**Task brief:**
Write out, word for word, every line in the data below from the one containing "The kalkulator/czarny ended" to the one containing "The książka/brązowy ended", both of them included.

Dataset records

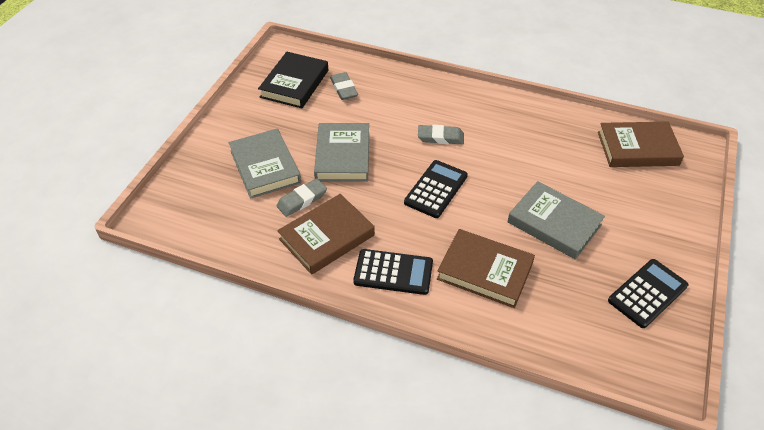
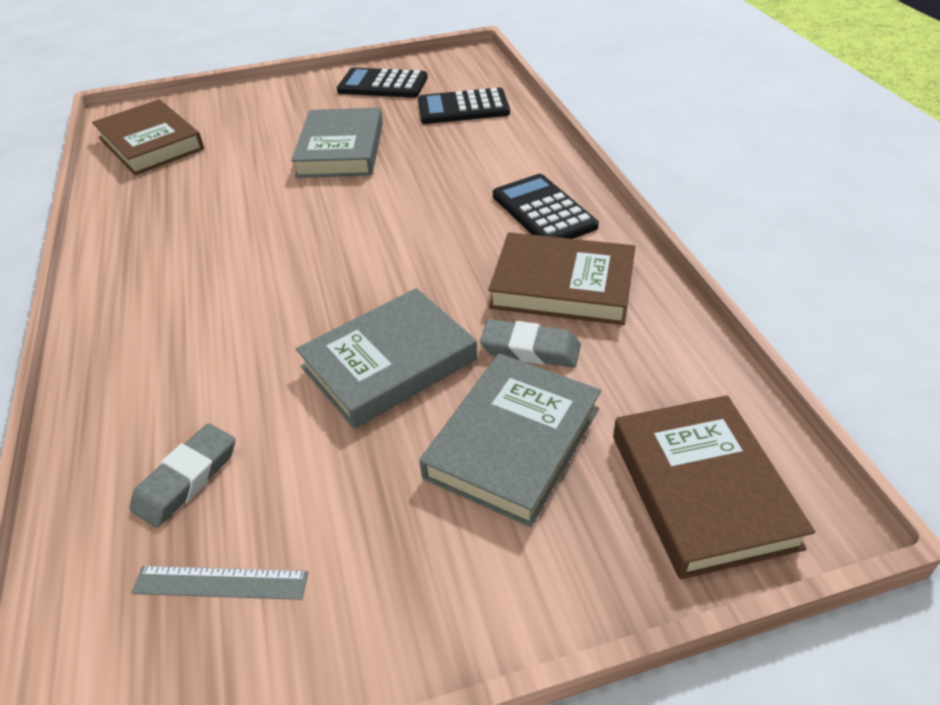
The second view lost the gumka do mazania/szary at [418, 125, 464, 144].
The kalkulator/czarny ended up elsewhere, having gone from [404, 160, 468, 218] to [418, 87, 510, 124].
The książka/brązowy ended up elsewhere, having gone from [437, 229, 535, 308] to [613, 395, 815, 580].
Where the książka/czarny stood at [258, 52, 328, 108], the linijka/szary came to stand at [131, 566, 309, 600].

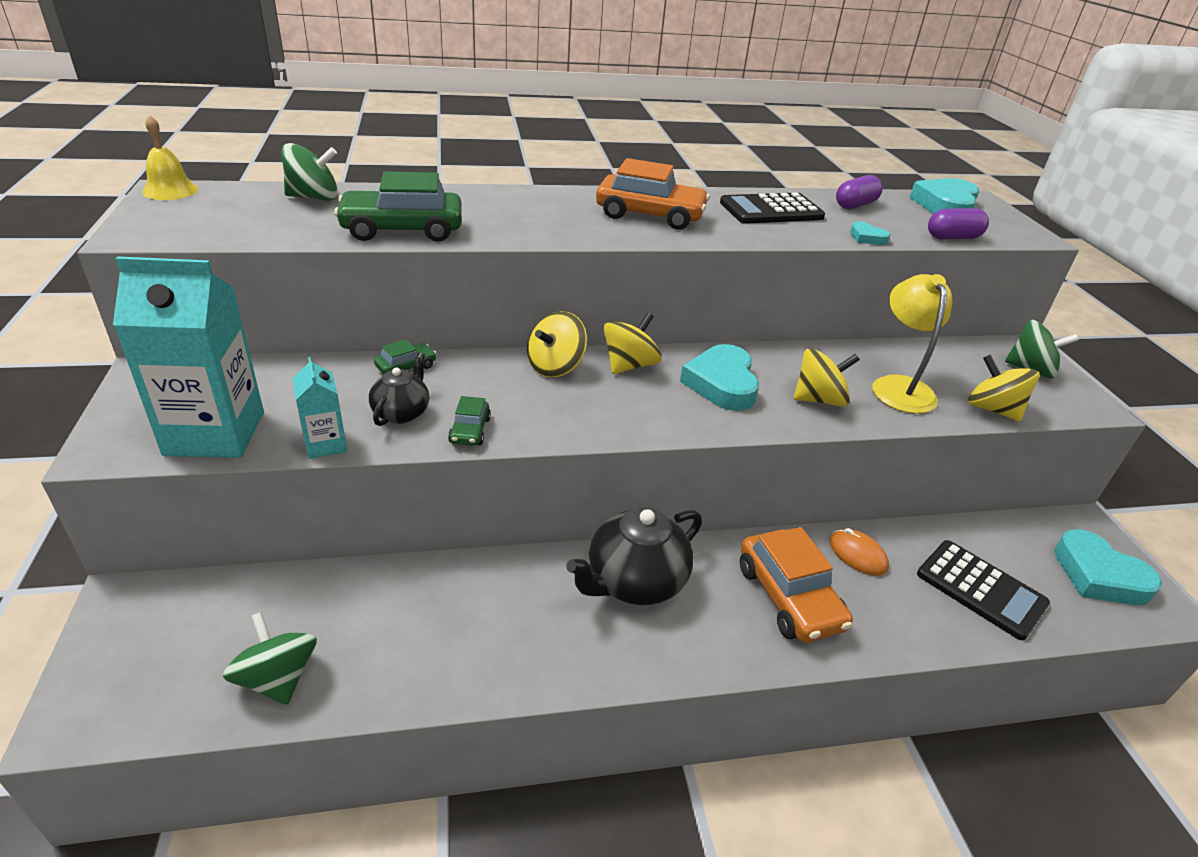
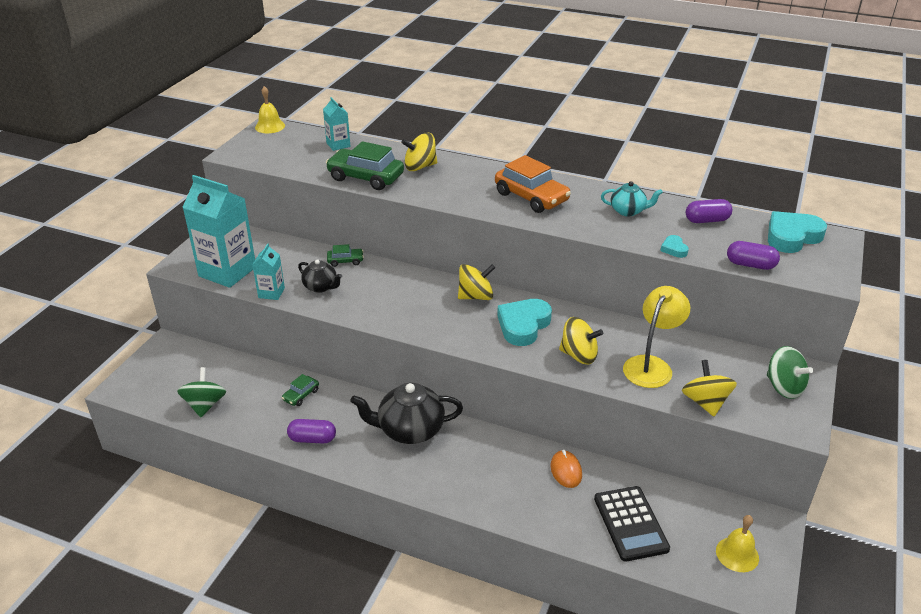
The second view lost the samochód/pomarańczowy at [740, 527, 853, 642].
The second view gained the kapsułka/fioletowy at [287, 419, 336, 444].
The samochód/zielony ended up elsewhere, having gone from [448, 396, 491, 446] to [282, 374, 319, 406].
The bączek/żółty ended up elsewhere, having gone from [527, 311, 587, 377] to [401, 133, 437, 171].
Where the bączek/zielony stood at [281, 143, 338, 201], the karton mleka/turkusowy came to stand at [323, 97, 351, 151].
Where the kalkulator/czarny stood at [720, 192, 825, 224], the imbryk/turkusowy came to stand at [601, 181, 663, 216].
Where the serce/turkusowy stood at [1054, 529, 1162, 605], the dzwonek/żółty came to stand at [716, 515, 759, 572].
The imbryk/czarny at [369, 352, 429, 426] ended up facing another way, 75 degrees clockwise from before.

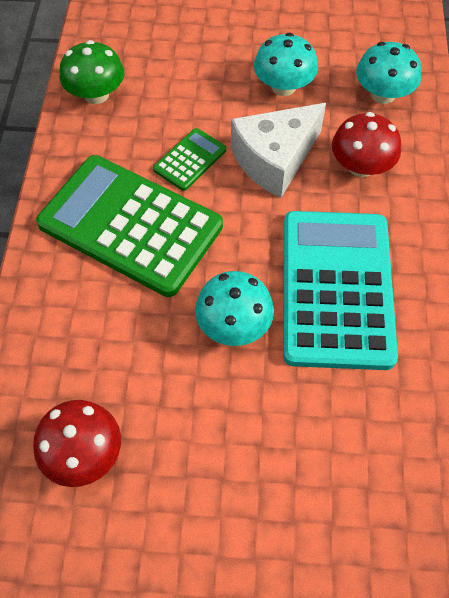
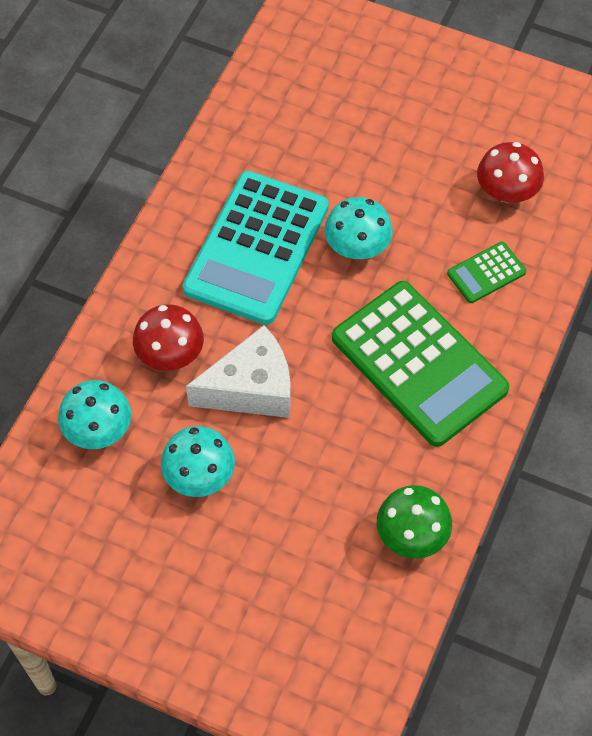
The kalkulator/zielony ended up elsewhere, having gone from [153, 128, 226, 191] to [447, 242, 526, 303].

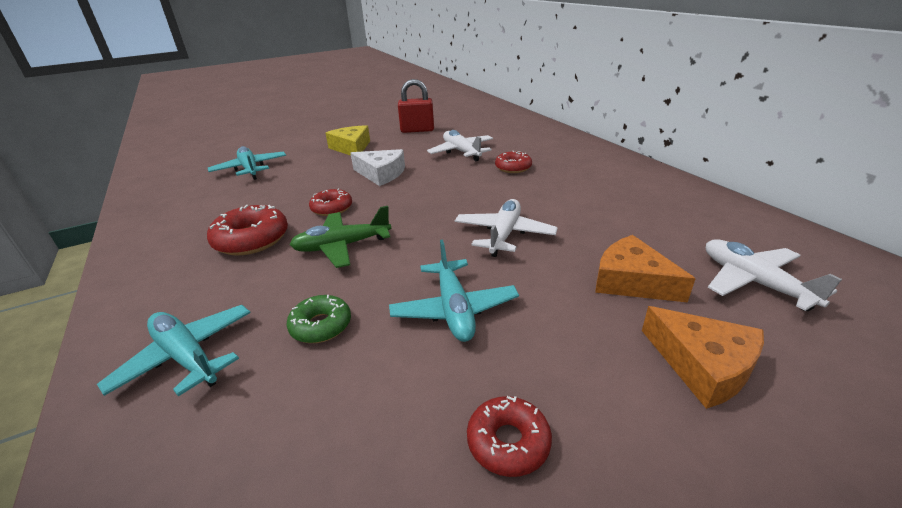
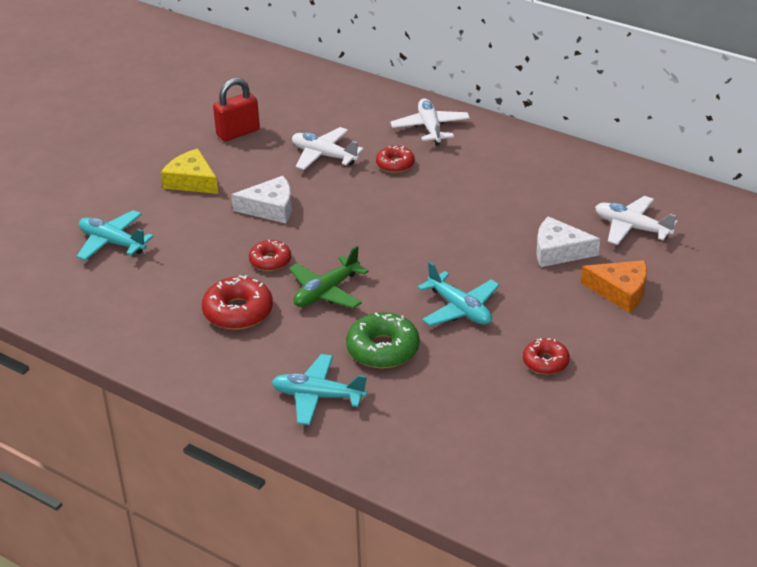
The samolot/biały ended up elsewhere, having gone from [455, 199, 558, 257] to [390, 98, 470, 145].
What was the ser/pomarańczowy at [595, 235, 696, 303] turned into the ser/biały at [536, 216, 600, 267].
The size of the donut/zielony at [286, 295, 351, 343] changed by a factor of 1.59.

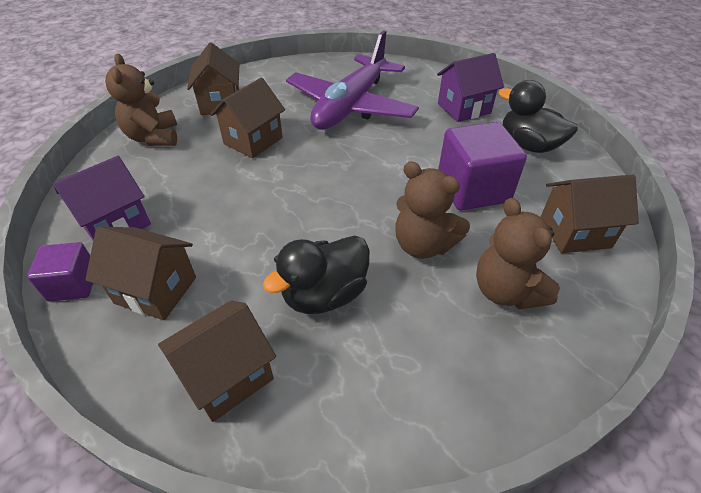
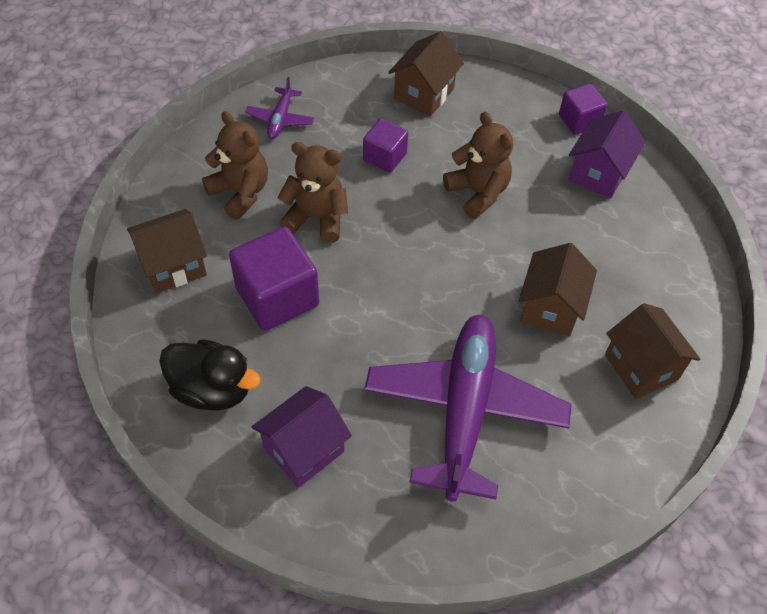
The second view lost the domek/brązowy at [85, 227, 196, 320].
The second view gained the samolot/fioletowy at [245, 77, 315, 139].
The miś/brązowy ended up elsewhere, having gone from [105, 54, 177, 146] to [443, 112, 513, 219].
Where the kaczka/czarny stood at [263, 236, 370, 314], the sześcian/fioletowy came to stand at [363, 118, 408, 173].

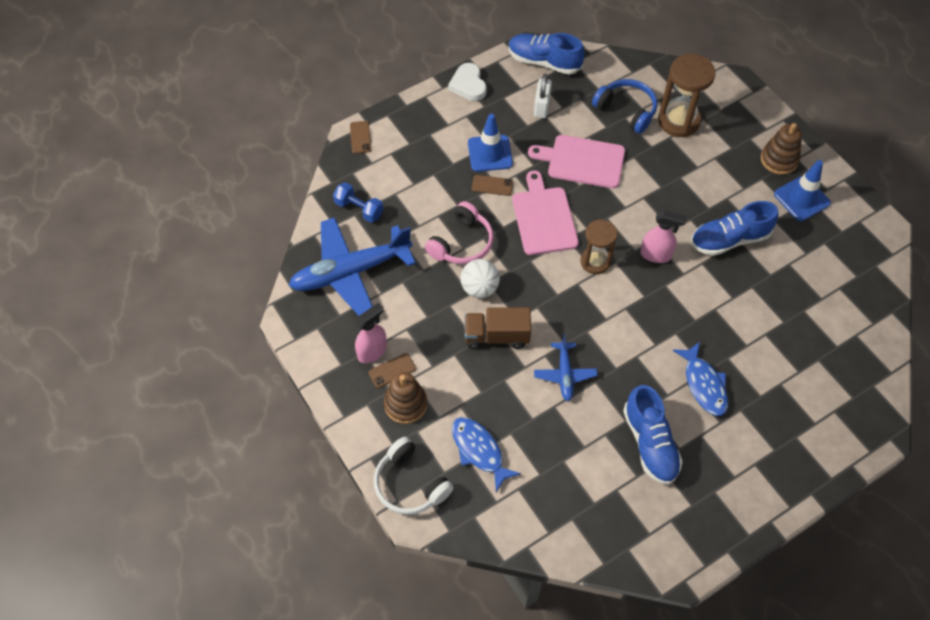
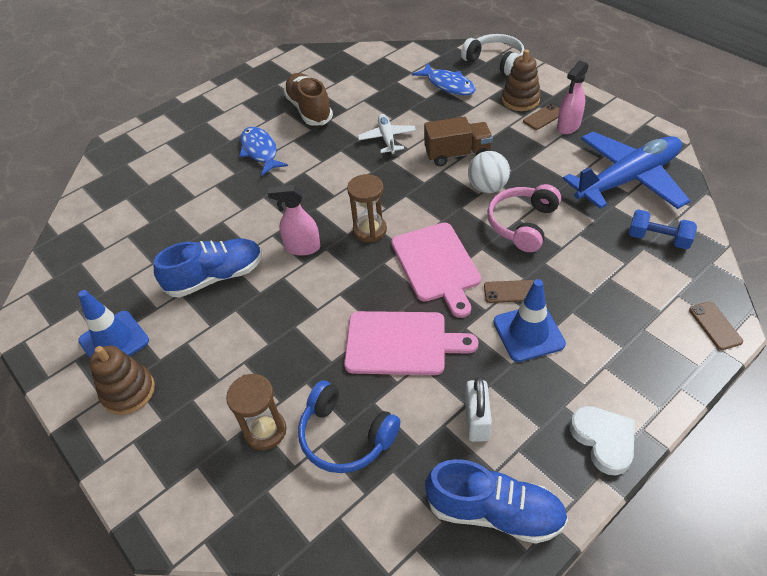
What was the samolot/niebieski at [534, 334, 598, 401] turned into the samolot/biały at [358, 114, 416, 154].
What was the but/niebieski at [623, 385, 683, 485] turned into the but/brązowy at [283, 73, 333, 126].
The size of the klepsydra/brązowy at [658, 54, 716, 138] changed by a factor of 0.66.

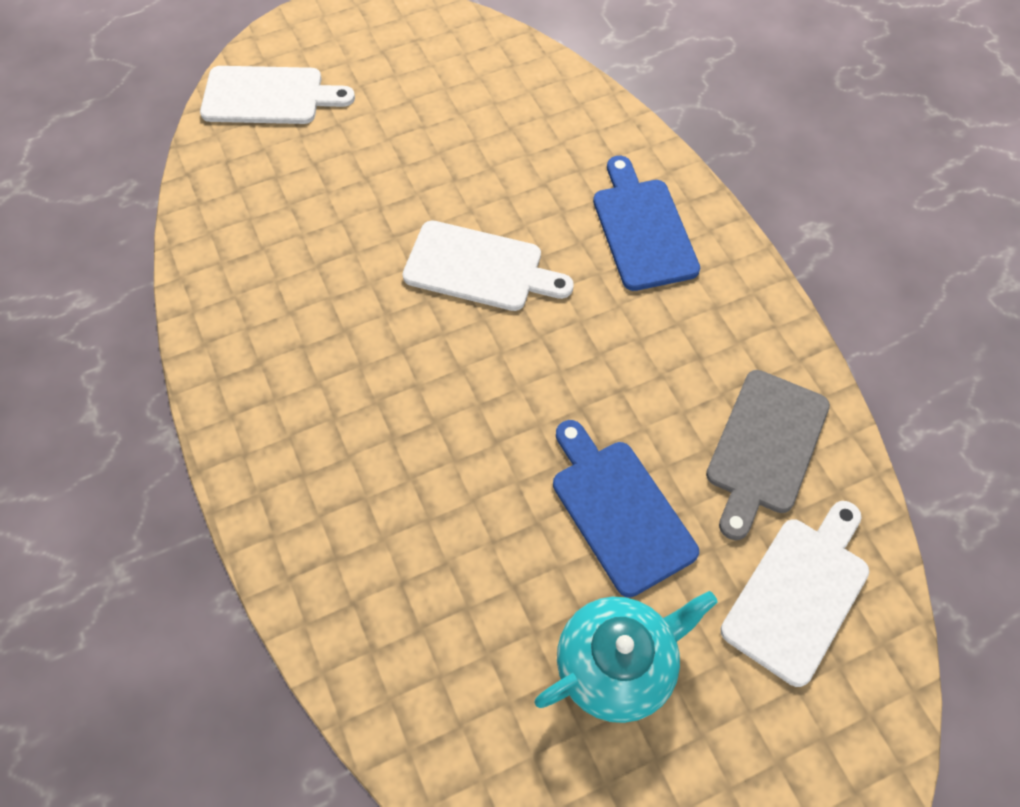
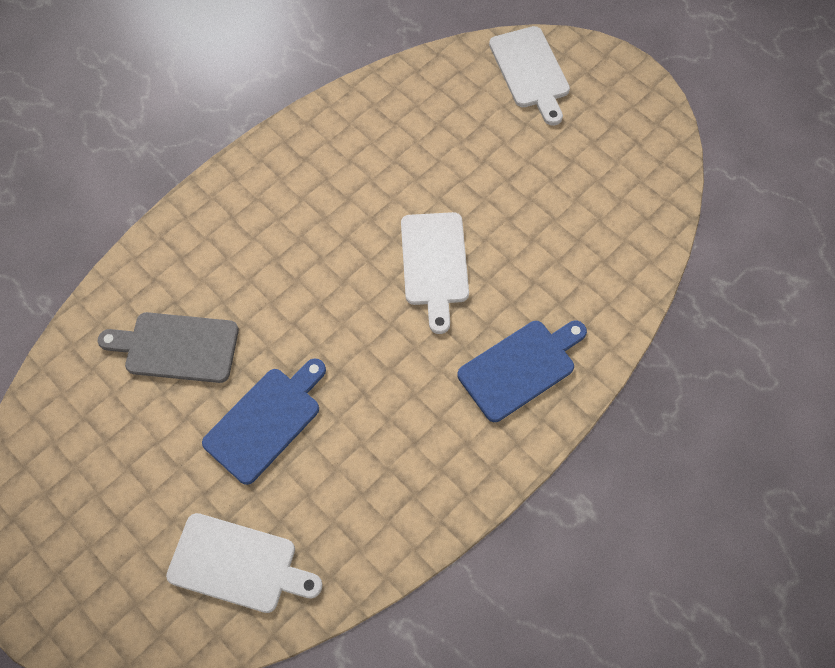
The second view lost the imbryk/turkusowy at [534, 591, 718, 723].
The deska do krojenia/szary ended up elsewhere, having gone from [706, 370, 830, 540] to [98, 312, 239, 383].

**Solution for this task:**
The kalkulator/czarny ended up elsewhere, having gone from [404, 160, 468, 218] to [418, 87, 510, 124].
The książka/brązowy ended up elsewhere, having gone from [437, 229, 535, 308] to [613, 395, 815, 580].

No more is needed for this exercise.